Exercise objective:
Transcribe the records verbatim, images excluded.

Data records:
"""

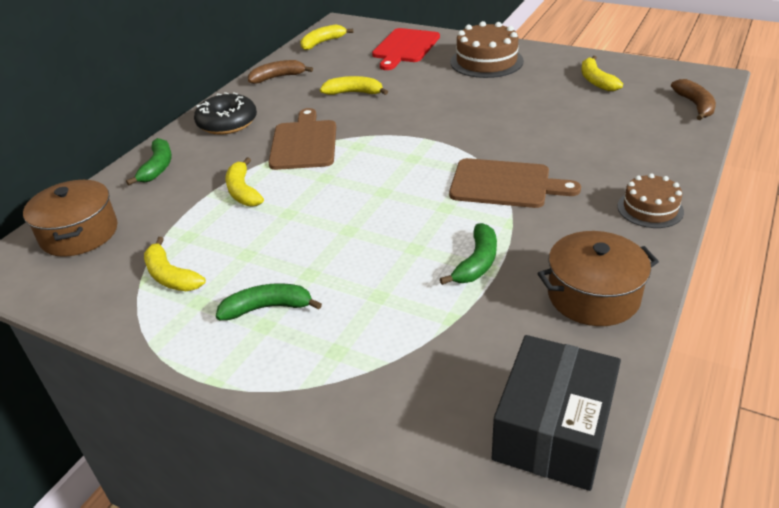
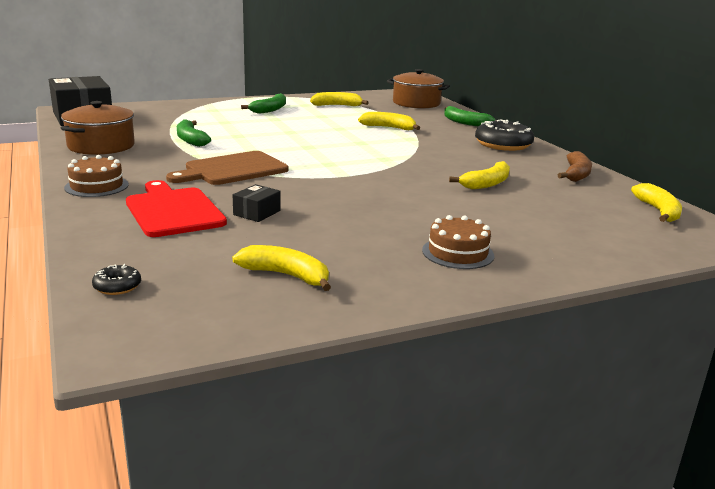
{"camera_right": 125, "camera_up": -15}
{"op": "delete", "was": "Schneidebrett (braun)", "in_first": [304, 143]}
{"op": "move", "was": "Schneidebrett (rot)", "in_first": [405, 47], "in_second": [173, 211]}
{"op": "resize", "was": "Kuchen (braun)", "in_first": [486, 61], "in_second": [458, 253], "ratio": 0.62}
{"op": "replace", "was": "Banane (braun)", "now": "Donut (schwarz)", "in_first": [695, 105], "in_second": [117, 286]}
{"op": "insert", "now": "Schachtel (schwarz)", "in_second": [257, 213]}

"""

Result below:
{"camera_right": 125, "camera_up": -15}
{"op": "delete", "was": "Schneidebrett (braun)", "in_first": [304, 143]}
{"op": "move", "was": "Schneidebrett (rot)", "in_first": [405, 47], "in_second": [173, 211]}
{"op": "resize", "was": "Kuchen (braun)", "in_first": [486, 61], "in_second": [458, 253], "ratio": 0.62}
{"op": "replace", "was": "Banane (braun)", "now": "Donut (schwarz)", "in_first": [695, 105], "in_second": [117, 286]}
{"op": "insert", "now": "Schachtel (schwarz)", "in_second": [257, 213]}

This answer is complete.